> DATA SHOWN
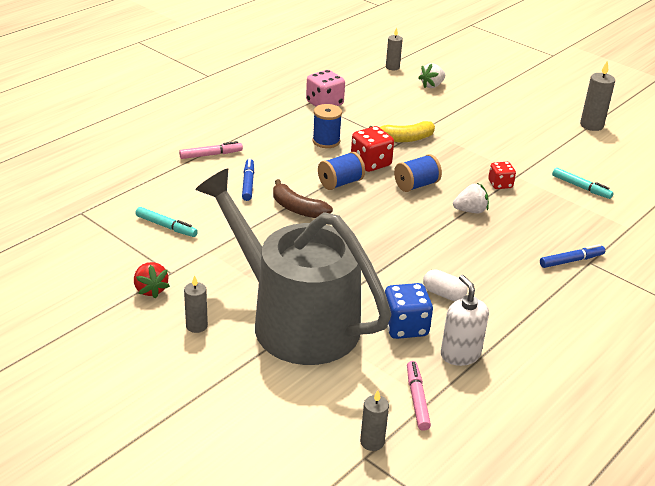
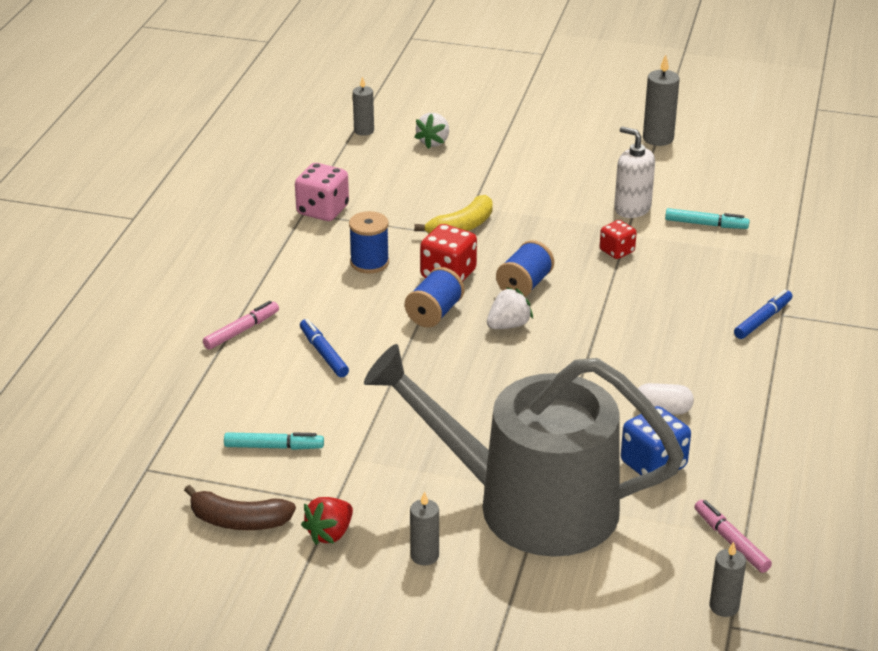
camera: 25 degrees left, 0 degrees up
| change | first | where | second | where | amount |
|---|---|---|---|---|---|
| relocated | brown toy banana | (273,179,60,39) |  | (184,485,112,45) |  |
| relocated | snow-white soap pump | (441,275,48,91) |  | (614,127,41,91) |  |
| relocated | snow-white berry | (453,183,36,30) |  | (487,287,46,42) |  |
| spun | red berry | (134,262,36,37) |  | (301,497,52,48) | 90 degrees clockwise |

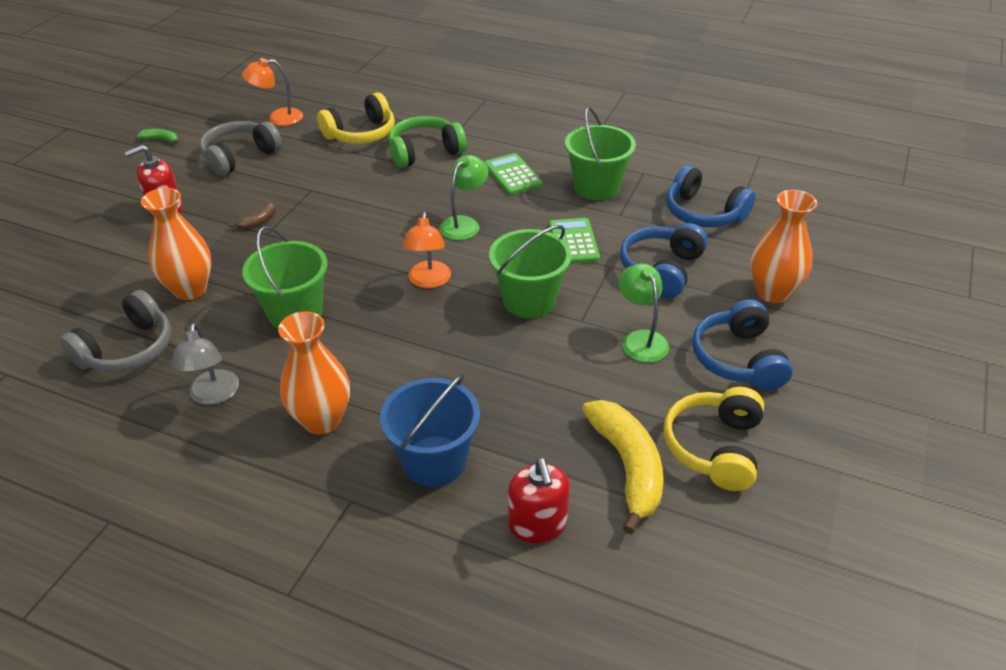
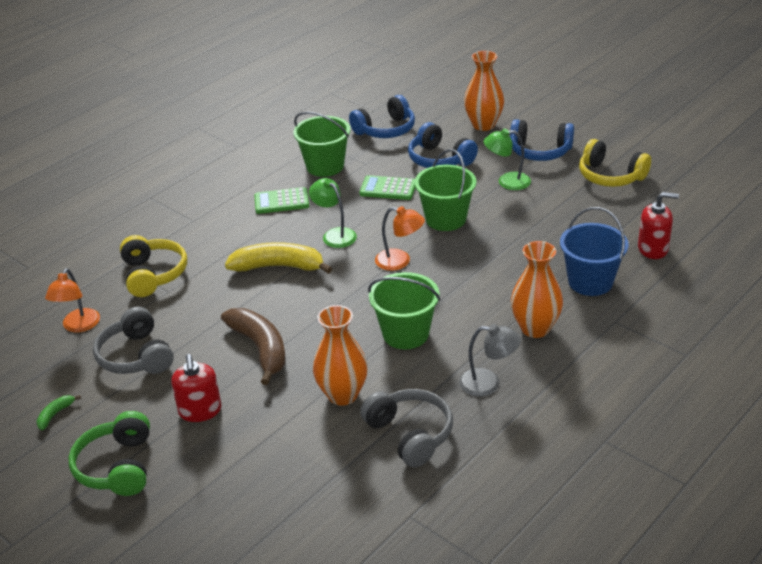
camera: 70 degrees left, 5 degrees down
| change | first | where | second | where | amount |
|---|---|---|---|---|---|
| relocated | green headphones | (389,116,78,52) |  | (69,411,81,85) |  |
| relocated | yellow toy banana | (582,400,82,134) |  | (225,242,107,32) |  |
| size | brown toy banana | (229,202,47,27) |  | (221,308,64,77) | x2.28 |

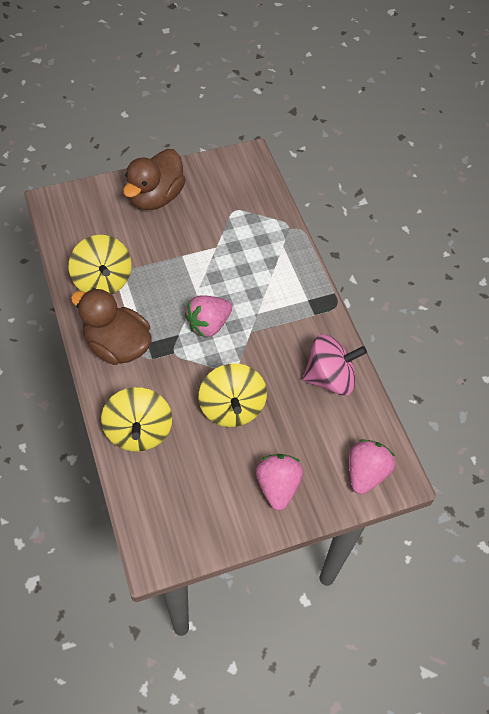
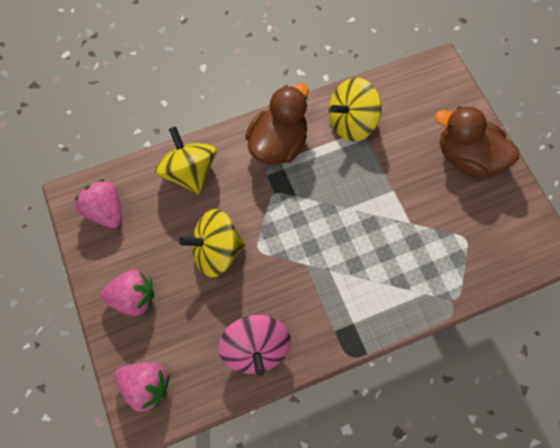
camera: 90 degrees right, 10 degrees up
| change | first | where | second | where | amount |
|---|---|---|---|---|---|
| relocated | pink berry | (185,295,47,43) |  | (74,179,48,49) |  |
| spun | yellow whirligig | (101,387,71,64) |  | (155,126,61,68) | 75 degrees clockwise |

> WHAT NEEDS TO BE DONE
Your answer must be every record above, word for word, with no pictures.

> RESPONSE TO THE TASK
camera: 25 degrees left, 0 degrees up
| change | first | where | second | where | amount |
|---|---|---|---|---|---|
| relocated | brown toy banana | (273,179,60,39) |  | (184,485,112,45) |  |
| relocated | snow-white soap pump | (441,275,48,91) |  | (614,127,41,91) |  |
| relocated | snow-white berry | (453,183,36,30) |  | (487,287,46,42) |  |
| spun | red berry | (134,262,36,37) |  | (301,497,52,48) | 90 degrees clockwise |

camera: 70 degrees left, 5 degrees down
| change | first | where | second | where | amount |
|---|---|---|---|---|---|
| relocated | green headphones | (389,116,78,52) |  | (69,411,81,85) |  |
| relocated | yellow toy banana | (582,400,82,134) |  | (225,242,107,32) |  |
| size | brown toy banana | (229,202,47,27) |  | (221,308,64,77) | x2.28 |

camera: 90 degrees right, 10 degrees up
| change | first | where | second | where | amount |
|---|---|---|---|---|---|
| relocated | pink berry | (185,295,47,43) |  | (74,179,48,49) |  |
| spun | yellow whirligig | (101,387,71,64) |  | (155,126,61,68) | 75 degrees clockwise |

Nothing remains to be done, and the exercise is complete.